- **EXERCISE BRIEF**
Look through the listing and locate every line containing the word "blue"; copy those lines.

[DATA SECTION — start]

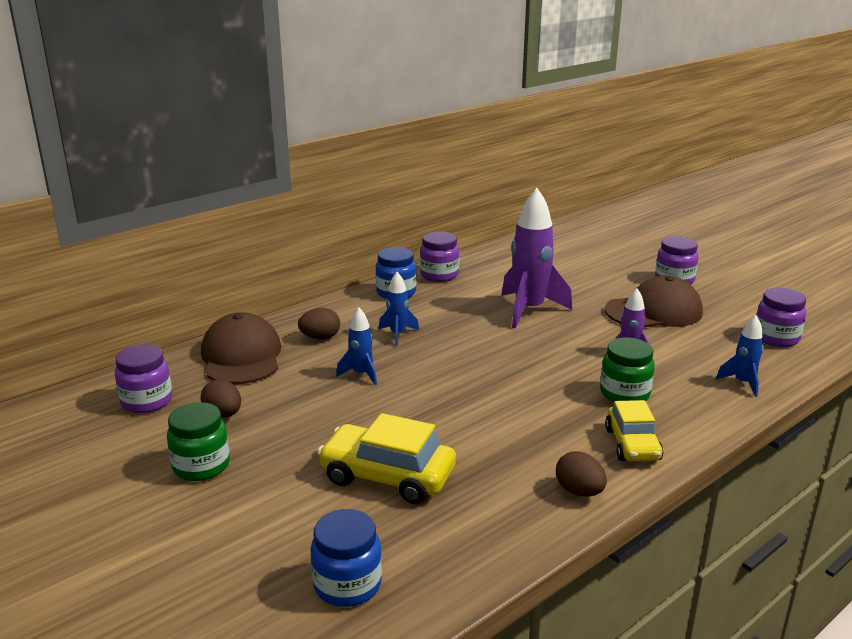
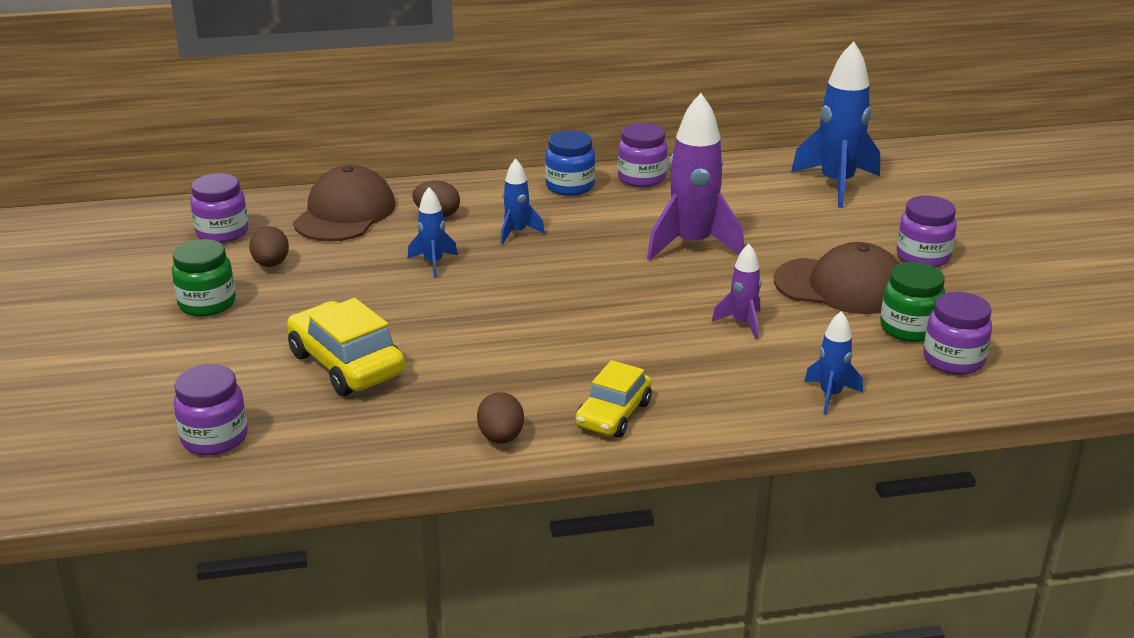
camera: 30 degrees right, 5 degrees up
(347, 585) = (214, 438): blue jar -> purple jar
(567, 250) = (836, 184): none -> blue rocket
(624, 394) = (676, 364): green jar -> green jar (909, 328)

[DATA SECTION — finish]

- **EXERCISE SOLUTION**
(347, 585) = (214, 438): blue jar -> purple jar
(567, 250) = (836, 184): none -> blue rocket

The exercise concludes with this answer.